### GIVEN PROBLEM
Gather each line in the items below that contains the word "shape", and copy those lines unchanged.

### MATERIALS PROVIDED
•••
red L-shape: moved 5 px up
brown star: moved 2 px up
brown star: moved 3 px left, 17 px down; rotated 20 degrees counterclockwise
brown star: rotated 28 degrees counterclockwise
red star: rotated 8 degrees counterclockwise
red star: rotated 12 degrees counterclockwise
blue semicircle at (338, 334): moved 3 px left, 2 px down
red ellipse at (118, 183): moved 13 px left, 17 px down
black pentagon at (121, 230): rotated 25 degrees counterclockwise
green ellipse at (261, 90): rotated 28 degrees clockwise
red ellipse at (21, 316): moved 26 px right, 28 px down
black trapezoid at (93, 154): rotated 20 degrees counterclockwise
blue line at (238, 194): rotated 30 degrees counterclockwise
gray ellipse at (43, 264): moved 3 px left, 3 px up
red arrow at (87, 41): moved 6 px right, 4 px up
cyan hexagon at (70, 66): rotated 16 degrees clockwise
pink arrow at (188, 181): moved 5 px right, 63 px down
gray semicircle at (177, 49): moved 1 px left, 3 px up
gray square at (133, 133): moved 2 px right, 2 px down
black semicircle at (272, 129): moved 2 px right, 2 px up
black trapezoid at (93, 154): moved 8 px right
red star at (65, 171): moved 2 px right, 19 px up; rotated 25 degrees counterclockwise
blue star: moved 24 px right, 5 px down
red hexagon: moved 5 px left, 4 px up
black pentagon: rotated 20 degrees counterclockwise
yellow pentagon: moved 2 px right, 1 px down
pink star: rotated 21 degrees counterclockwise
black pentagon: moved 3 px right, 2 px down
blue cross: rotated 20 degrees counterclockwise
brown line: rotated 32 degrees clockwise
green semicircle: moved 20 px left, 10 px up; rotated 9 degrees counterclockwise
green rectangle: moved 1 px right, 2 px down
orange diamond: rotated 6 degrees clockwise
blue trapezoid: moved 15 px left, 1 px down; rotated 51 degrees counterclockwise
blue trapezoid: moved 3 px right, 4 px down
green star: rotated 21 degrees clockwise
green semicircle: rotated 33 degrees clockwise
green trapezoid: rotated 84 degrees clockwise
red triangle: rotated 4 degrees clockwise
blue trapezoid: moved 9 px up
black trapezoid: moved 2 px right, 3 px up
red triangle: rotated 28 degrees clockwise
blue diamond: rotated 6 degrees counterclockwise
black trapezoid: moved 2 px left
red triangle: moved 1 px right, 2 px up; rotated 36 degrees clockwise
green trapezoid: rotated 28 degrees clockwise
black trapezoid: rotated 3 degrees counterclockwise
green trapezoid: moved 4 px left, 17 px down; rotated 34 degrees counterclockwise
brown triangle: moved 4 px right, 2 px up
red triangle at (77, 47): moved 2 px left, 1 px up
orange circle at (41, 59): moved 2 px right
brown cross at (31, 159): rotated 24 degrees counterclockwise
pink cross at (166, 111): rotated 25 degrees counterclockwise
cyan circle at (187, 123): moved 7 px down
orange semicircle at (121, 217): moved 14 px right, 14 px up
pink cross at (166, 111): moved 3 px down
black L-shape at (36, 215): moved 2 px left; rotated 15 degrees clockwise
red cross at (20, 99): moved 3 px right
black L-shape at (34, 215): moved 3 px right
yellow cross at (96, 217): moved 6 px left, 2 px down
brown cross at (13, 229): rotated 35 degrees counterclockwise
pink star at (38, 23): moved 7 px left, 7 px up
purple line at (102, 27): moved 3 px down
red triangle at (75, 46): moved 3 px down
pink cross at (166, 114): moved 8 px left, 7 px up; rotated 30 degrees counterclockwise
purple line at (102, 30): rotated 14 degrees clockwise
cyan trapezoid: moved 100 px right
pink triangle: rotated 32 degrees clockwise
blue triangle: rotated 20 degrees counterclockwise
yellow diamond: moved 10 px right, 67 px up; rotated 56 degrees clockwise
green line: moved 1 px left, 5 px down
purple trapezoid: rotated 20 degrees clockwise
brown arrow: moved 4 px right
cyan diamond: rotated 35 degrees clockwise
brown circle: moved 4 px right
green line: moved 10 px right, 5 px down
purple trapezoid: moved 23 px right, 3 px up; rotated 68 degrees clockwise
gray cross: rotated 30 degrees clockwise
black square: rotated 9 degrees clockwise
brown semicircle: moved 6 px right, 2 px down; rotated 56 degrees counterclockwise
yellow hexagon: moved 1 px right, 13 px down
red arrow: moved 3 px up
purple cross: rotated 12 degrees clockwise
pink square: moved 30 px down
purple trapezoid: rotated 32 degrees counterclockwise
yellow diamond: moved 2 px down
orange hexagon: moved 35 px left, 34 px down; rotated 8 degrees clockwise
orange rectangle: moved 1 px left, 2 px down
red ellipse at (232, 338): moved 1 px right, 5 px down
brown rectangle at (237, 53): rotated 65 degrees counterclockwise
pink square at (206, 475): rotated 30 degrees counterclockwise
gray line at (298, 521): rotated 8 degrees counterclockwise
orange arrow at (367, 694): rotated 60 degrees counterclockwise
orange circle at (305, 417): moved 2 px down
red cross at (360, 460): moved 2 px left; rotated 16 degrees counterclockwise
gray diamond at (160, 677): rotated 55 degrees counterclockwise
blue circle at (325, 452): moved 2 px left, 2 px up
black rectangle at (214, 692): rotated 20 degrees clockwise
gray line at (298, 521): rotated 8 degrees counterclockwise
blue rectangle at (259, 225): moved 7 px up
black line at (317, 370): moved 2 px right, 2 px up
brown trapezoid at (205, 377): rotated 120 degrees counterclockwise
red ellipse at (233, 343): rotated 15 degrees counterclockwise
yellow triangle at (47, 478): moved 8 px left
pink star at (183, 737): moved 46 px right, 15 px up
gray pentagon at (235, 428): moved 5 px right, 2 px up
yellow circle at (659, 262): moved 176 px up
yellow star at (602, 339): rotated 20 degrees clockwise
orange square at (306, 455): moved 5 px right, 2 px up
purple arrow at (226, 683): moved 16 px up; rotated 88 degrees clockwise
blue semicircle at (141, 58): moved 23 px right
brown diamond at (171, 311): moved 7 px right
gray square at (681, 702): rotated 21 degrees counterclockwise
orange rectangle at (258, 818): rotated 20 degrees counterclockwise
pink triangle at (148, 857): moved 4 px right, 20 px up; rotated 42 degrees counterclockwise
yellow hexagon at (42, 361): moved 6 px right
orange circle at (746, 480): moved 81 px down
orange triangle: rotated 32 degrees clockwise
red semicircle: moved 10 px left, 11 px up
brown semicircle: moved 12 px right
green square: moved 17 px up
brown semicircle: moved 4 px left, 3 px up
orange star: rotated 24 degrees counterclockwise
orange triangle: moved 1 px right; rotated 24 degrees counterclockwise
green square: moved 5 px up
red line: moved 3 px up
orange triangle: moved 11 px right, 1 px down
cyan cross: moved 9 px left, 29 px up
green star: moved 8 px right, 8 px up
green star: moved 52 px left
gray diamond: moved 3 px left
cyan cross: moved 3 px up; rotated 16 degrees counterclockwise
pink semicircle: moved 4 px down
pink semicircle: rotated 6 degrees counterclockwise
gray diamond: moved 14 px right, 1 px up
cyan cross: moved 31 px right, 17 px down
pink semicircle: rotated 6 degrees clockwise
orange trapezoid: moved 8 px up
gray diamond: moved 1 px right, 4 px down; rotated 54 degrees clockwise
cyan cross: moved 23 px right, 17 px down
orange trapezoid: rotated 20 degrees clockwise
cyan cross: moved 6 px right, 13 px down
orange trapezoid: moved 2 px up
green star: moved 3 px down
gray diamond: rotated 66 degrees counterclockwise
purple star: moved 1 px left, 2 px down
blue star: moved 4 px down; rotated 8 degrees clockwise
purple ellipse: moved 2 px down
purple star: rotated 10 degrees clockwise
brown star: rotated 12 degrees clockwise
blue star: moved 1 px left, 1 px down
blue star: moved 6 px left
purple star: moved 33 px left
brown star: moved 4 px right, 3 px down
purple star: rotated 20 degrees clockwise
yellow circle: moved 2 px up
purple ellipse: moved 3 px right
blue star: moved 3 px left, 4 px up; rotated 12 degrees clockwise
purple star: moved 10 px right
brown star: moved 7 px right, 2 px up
•••
### REPLY TO THE EXERCISE
red L-shape: moved 5 px up
black L-shape at (36, 215): moved 2 px left; rotated 15 degrees clockwise
black L-shape at (34, 215): moved 3 px right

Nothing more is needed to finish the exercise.